▶ **What you will do**
If a line in the listing below includes the word "yellow", pick it out.

[Opening Data under study section]

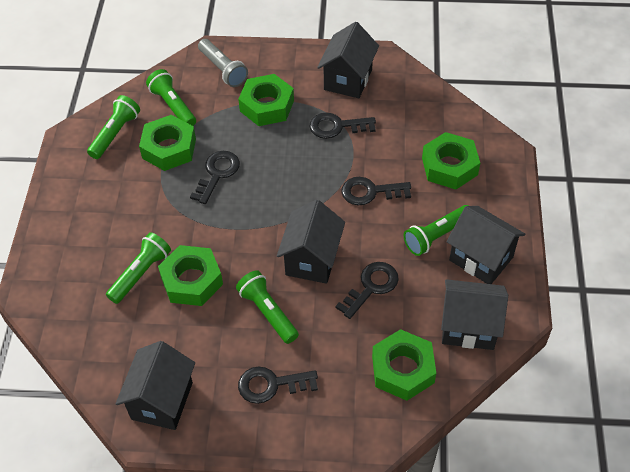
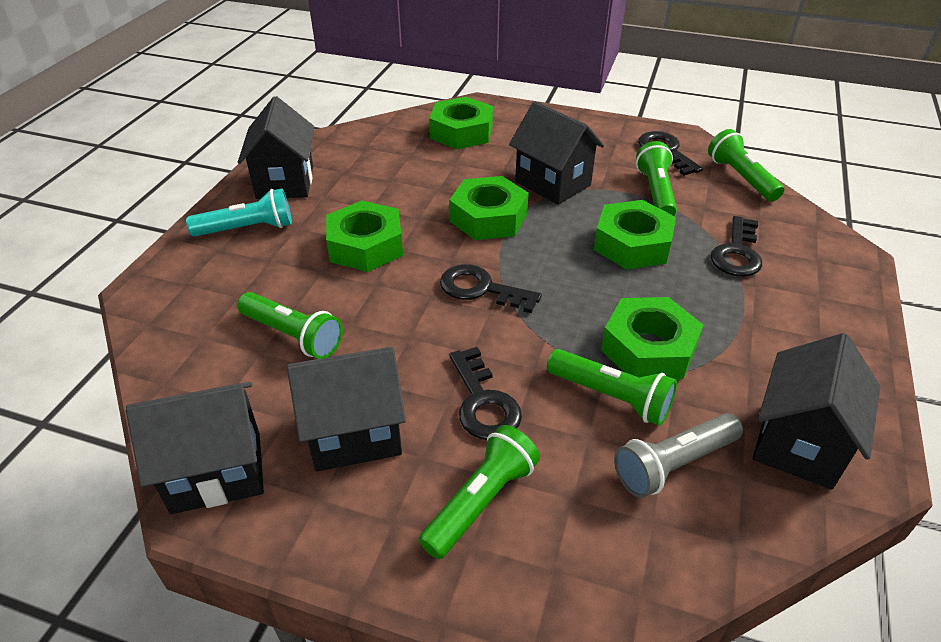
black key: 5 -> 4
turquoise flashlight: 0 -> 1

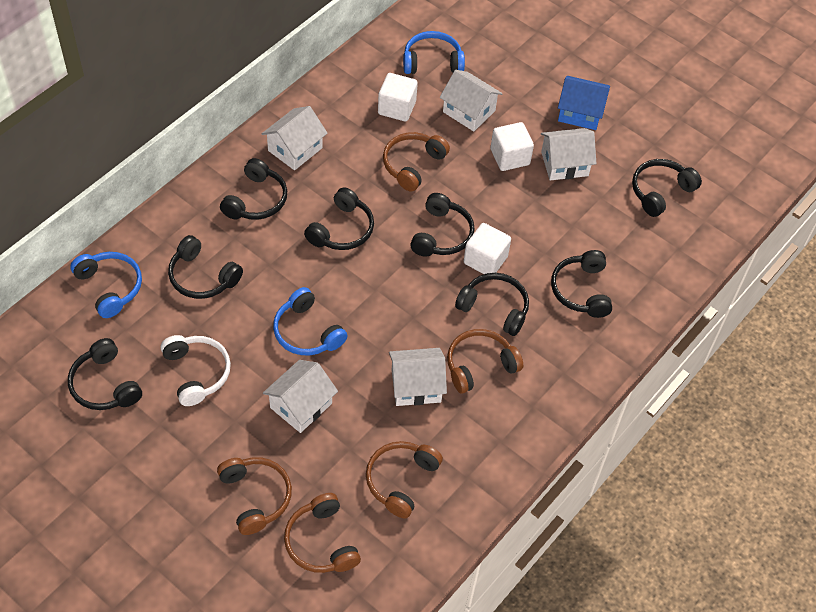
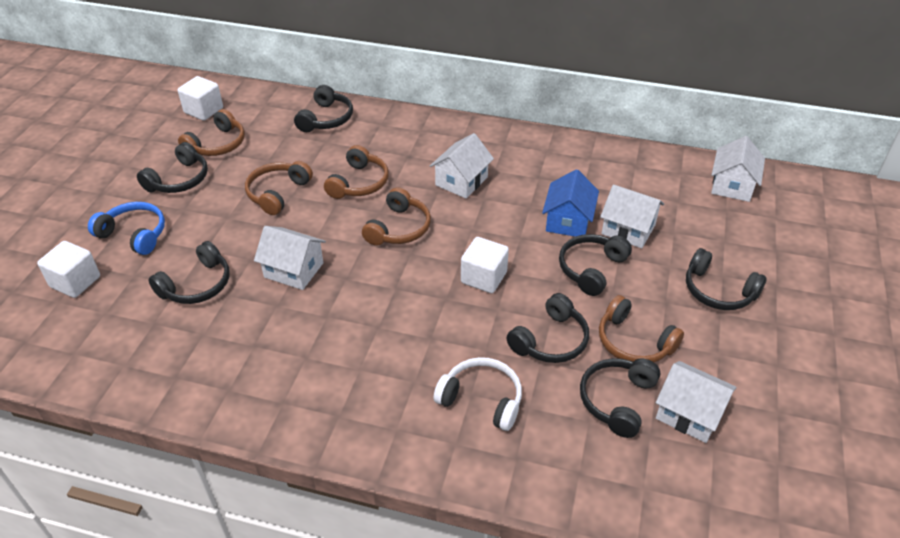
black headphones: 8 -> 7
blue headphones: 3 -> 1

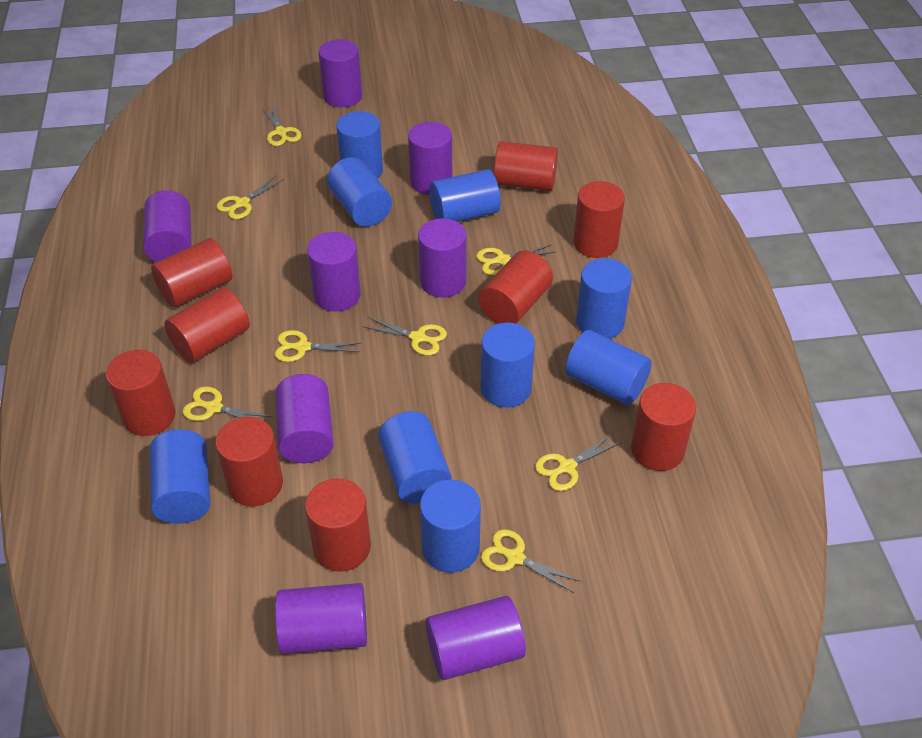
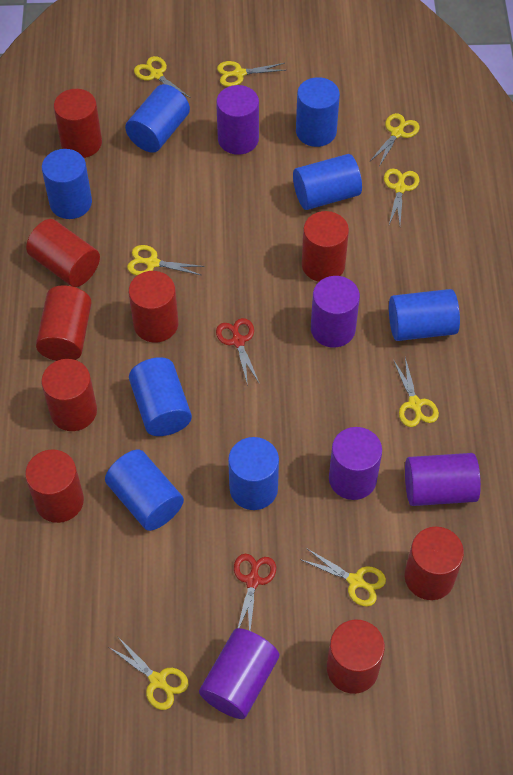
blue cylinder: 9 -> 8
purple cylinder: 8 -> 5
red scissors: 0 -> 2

[Closing Data under study section]
[Opening Data under study section]

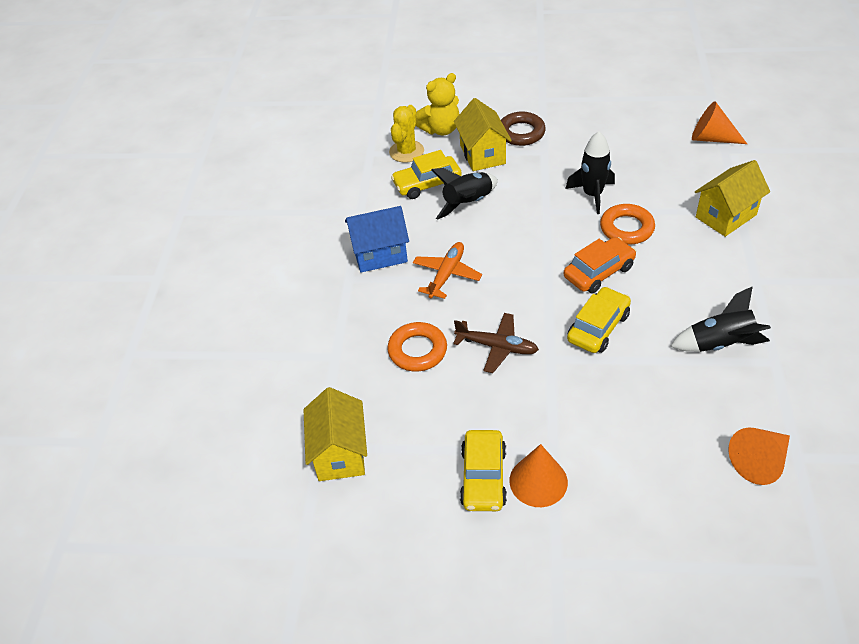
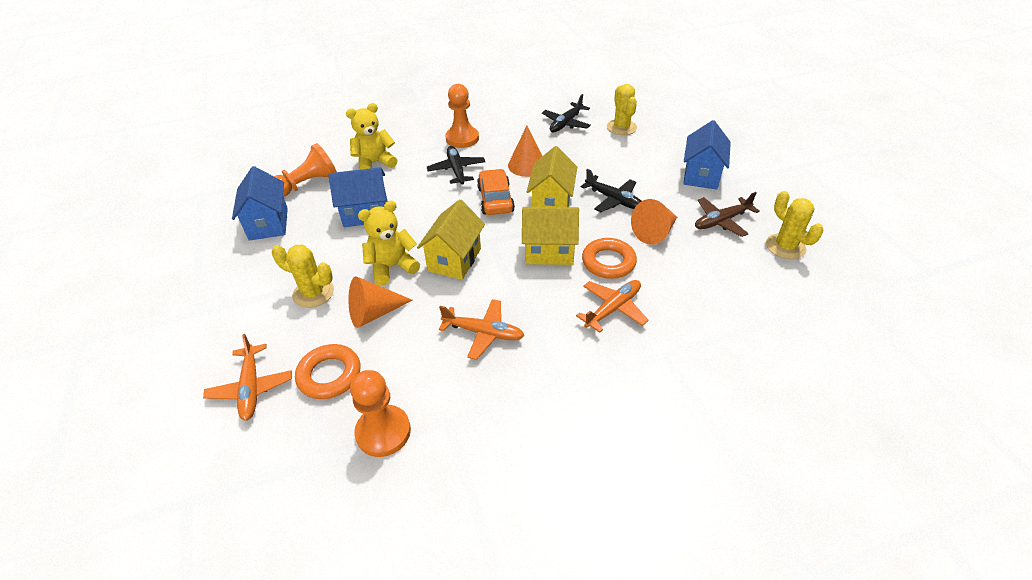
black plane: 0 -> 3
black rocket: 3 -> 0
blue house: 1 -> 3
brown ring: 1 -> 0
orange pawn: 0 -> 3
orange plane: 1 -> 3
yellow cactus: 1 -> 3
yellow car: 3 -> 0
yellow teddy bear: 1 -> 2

[Closing Data under study section]
[Opening Data under study section]

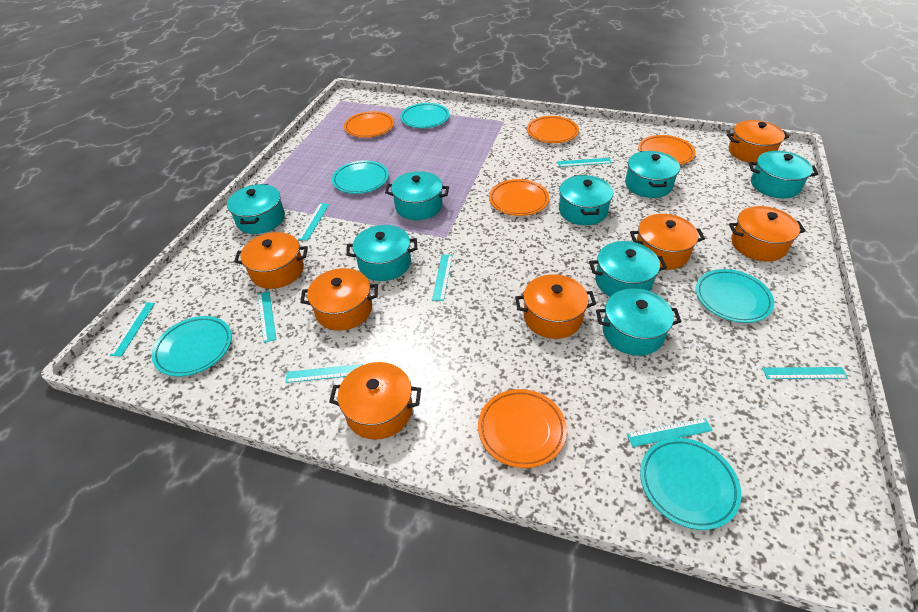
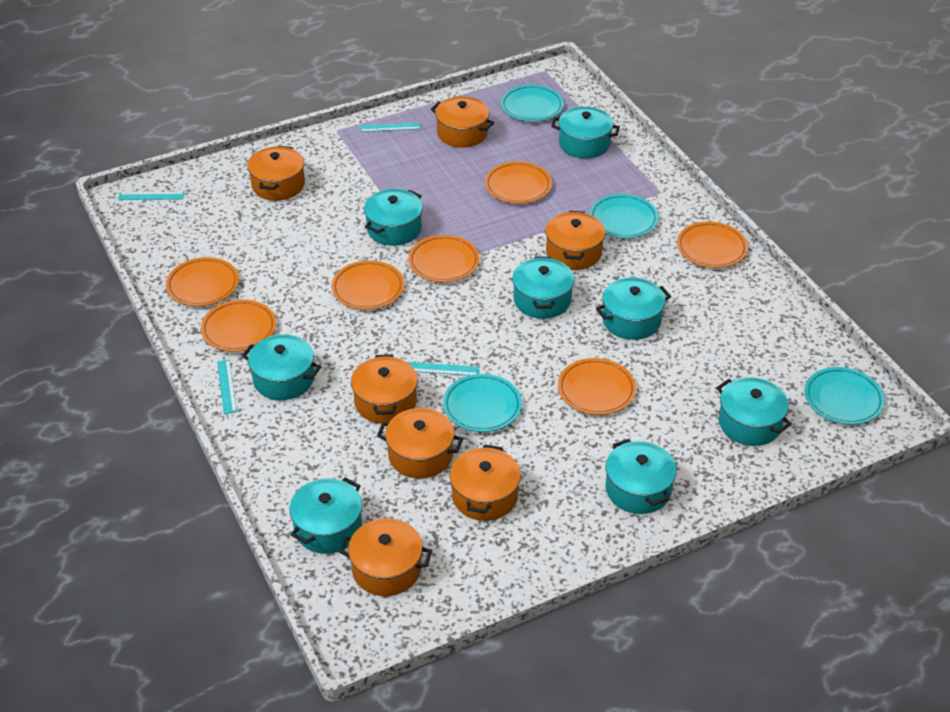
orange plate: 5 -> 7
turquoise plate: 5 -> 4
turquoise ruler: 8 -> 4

[Closing Data under study section]

▶ **Your solution**
yellow cactus: 1 -> 3
yellow car: 3 -> 0
yellow teddy bear: 1 -> 2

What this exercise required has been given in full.